Your objective: Repeat the lines beginning at the one with "(696, 420) = (190, 425): none -> grey dice" and running to the end of the material, keeping the first and last of them, exactly as they appear.

○ ○ ○

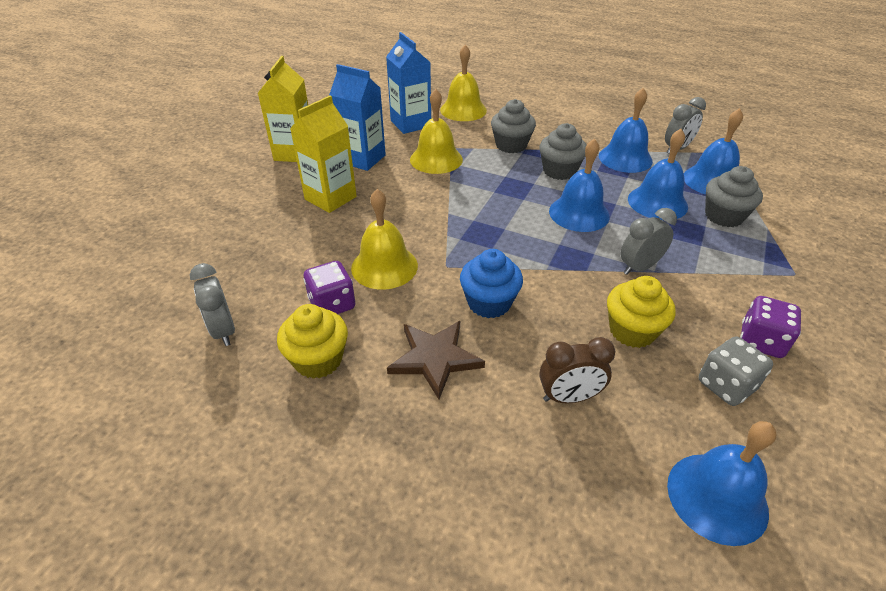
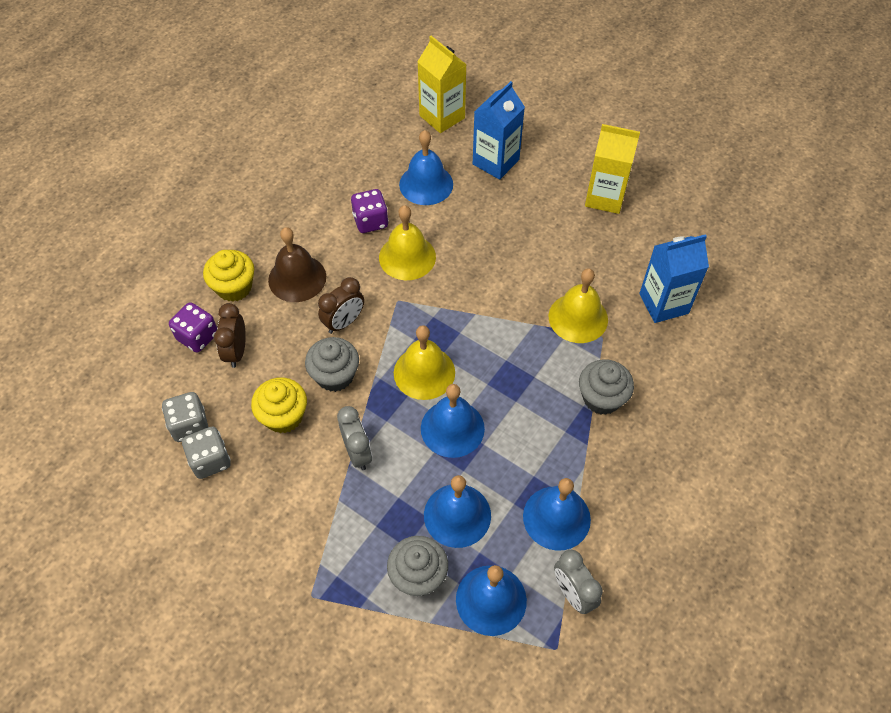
camera: 100 degrees right, 15 degrees up
(223, 330) = (360, 161): grey clock -> none
(318, 360) = (317, 212): yellow cupcake -> yellow cupcake (234, 287)
(330, 198) = (517, 224): yellow carton -> yellow carton (442, 117)
(362, 159) = (587, 252): blue carton -> blue carton (495, 162)
(435, 358) = (297, 278): brown star -> brown bell
(463, 110) = (698, 364): yellow bell -> yellow bell (424, 372)
(489, 303) = (344, 322): blue cupcake -> brown clock
(559, 171) = (537, 434): grey cupcake -> grey cupcake (335, 375)
(696, 420) = (190, 425): none -> grey dice
(717, 497) = (135, 411): blue bell -> blue bell (426, 184)
(761, 341) = (242, 511): purple dice -> purple dice (197, 336)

○ ○ ○

Task answer:
(696, 420) = (190, 425): none -> grey dice
(717, 497) = (135, 411): blue bell -> blue bell (426, 184)
(761, 341) = (242, 511): purple dice -> purple dice (197, 336)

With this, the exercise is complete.